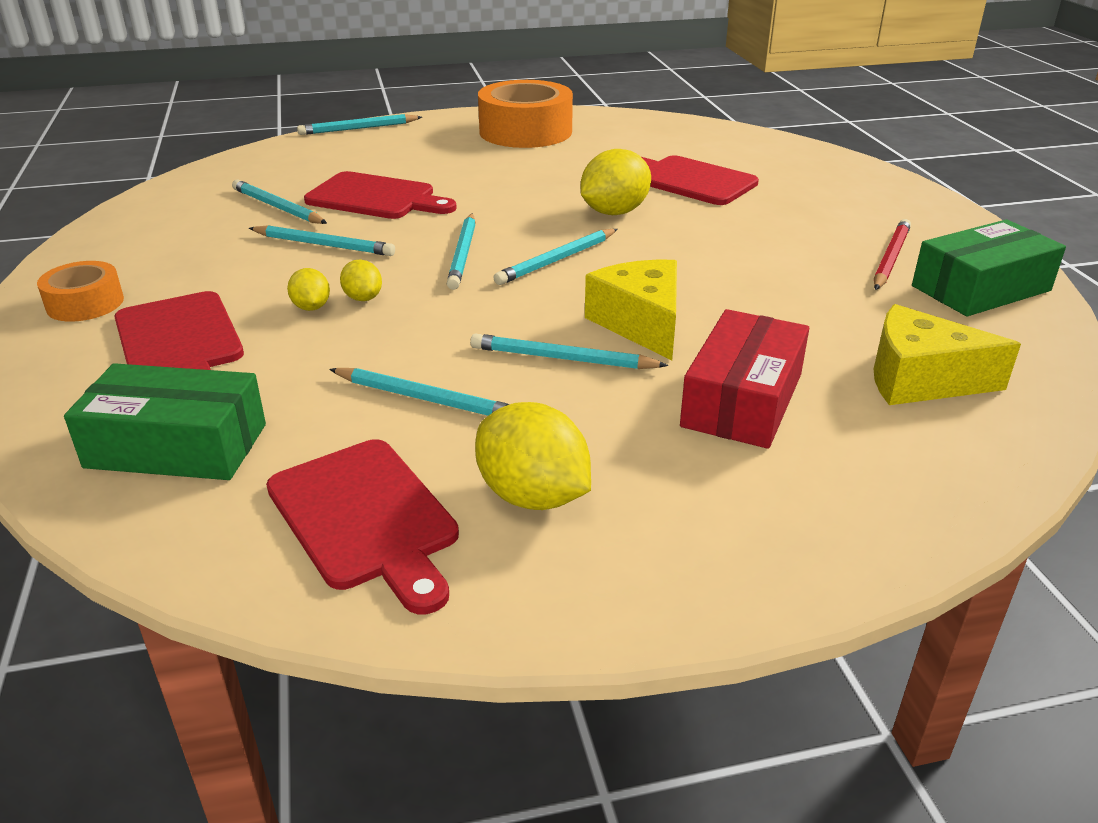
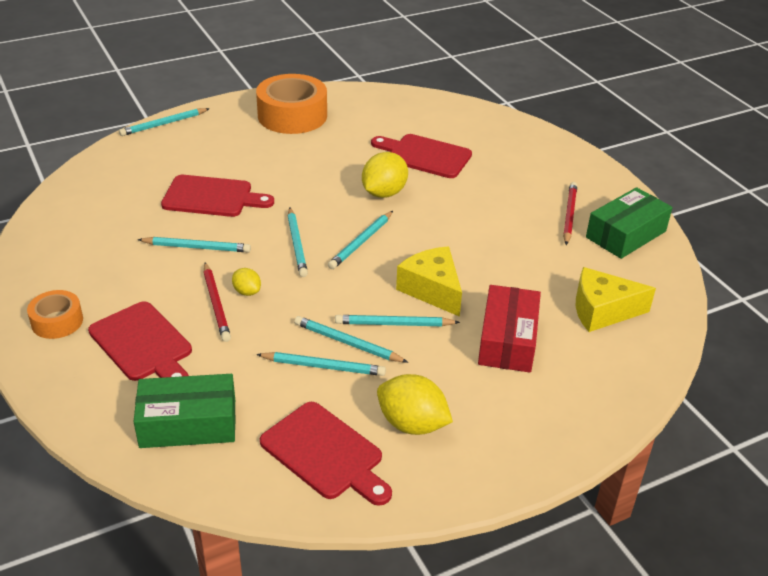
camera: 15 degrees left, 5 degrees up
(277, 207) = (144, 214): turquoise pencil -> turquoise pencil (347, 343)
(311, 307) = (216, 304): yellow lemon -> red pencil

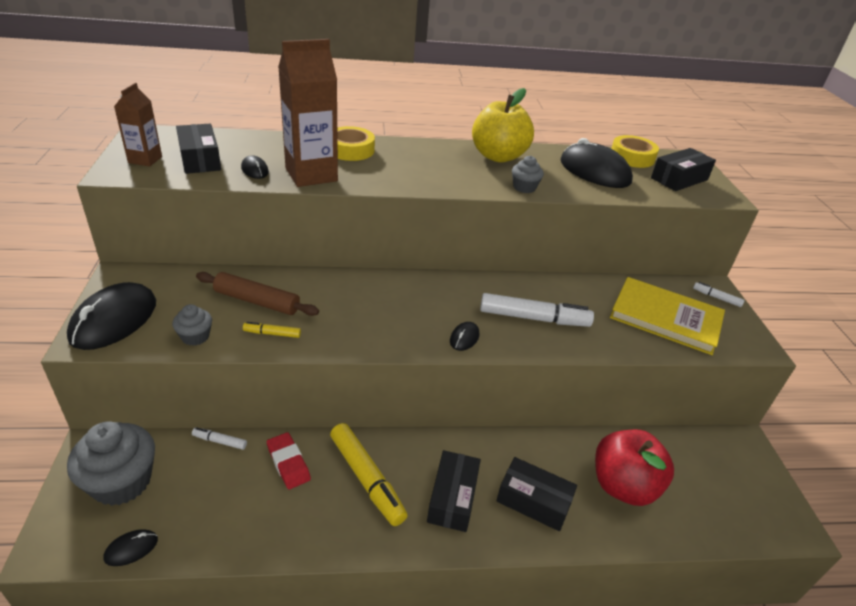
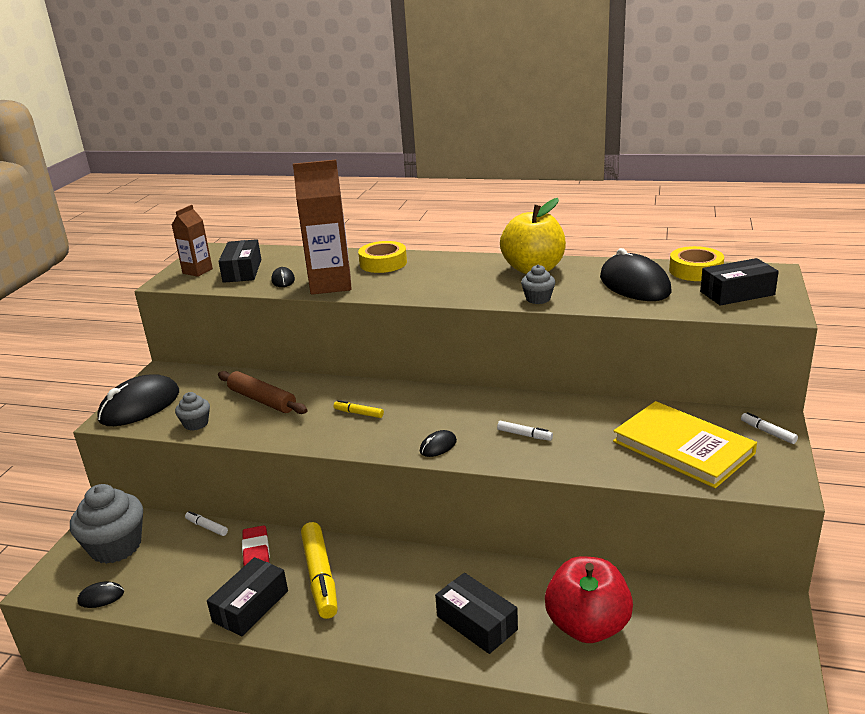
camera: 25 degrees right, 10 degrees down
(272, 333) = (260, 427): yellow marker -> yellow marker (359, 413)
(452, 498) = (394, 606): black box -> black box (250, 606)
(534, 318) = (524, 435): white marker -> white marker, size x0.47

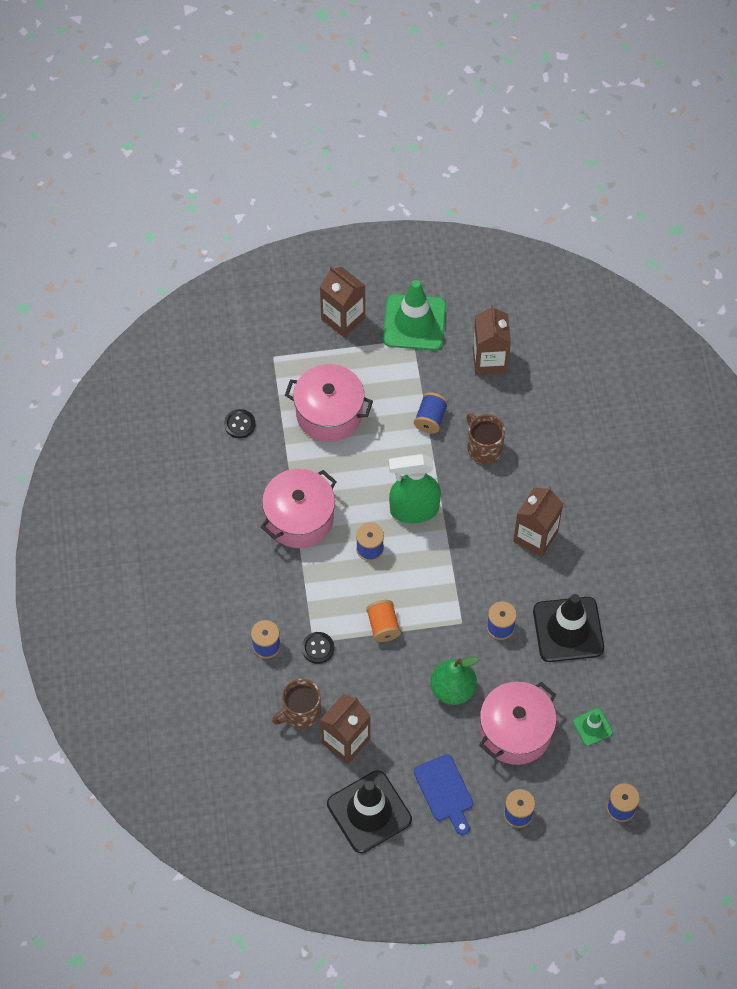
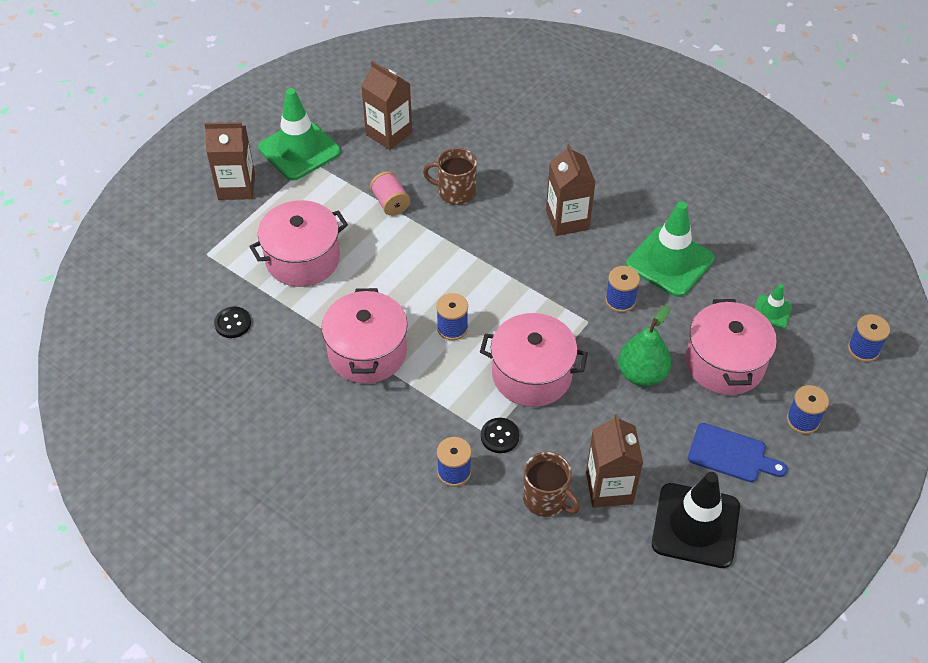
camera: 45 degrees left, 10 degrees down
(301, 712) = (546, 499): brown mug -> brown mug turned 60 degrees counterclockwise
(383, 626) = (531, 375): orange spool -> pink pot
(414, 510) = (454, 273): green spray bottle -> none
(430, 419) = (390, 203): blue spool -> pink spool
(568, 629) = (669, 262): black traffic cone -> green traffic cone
──────────────────────────────
Activity
Write out the entries again, exactly as given, skipping any images.

Exercise solution
camera: 15 degrees left, 5 degrees up
(277, 207) = (144, 214): turquoise pencil -> turquoise pencil (347, 343)
(311, 307) = (216, 304): yellow lemon -> red pencil

camera: 25 degrees right, 10 degrees down
(272, 333) = (260, 427): yellow marker -> yellow marker (359, 413)
(452, 498) = (394, 606): black box -> black box (250, 606)
(534, 318) = (524, 435): white marker -> white marker, size x0.47

camera: 45 degrees left, 10 degrees down
(301, 712) = (546, 499): brown mug -> brown mug turned 60 degrees counterclockwise
(383, 626) = (531, 375): orange spool -> pink pot
(414, 510) = (454, 273): green spray bottle -> none
(430, 419) = (390, 203): blue spool -> pink spool
(568, 629) = (669, 262): black traffic cone -> green traffic cone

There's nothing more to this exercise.